Scene change data
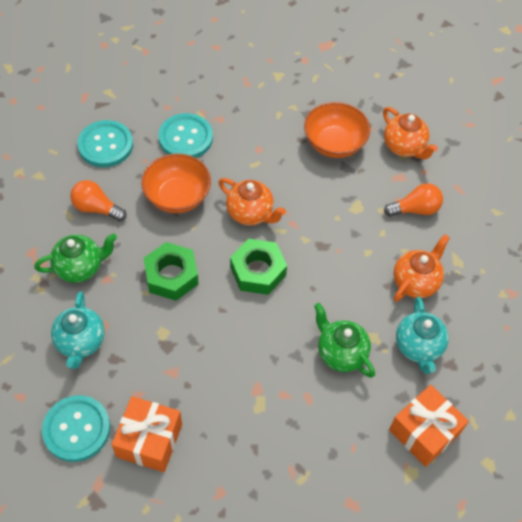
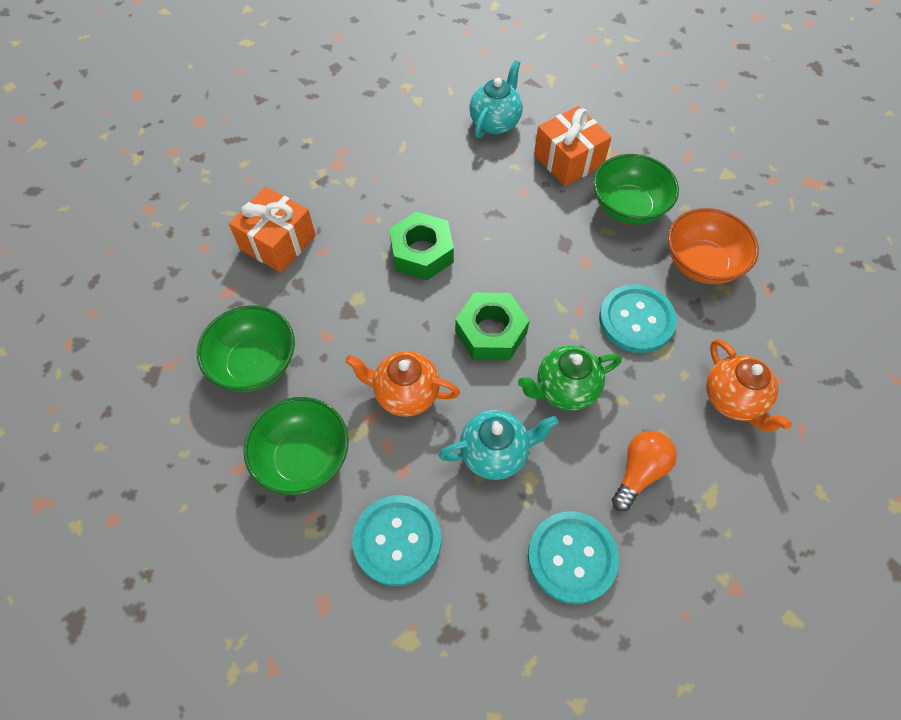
green bowl: 0 -> 3
green teapot: 2 -> 1
orange bowl: 2 -> 1
orange light bulb: 2 -> 1
orange teapot: 3 -> 2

Try it:
Each line from the one holding "green teapot: 2 -> 1" to the end of the entries is to be written out exactly. Skip every line before it.

Task response:
green teapot: 2 -> 1
orange bowl: 2 -> 1
orange light bulb: 2 -> 1
orange teapot: 3 -> 2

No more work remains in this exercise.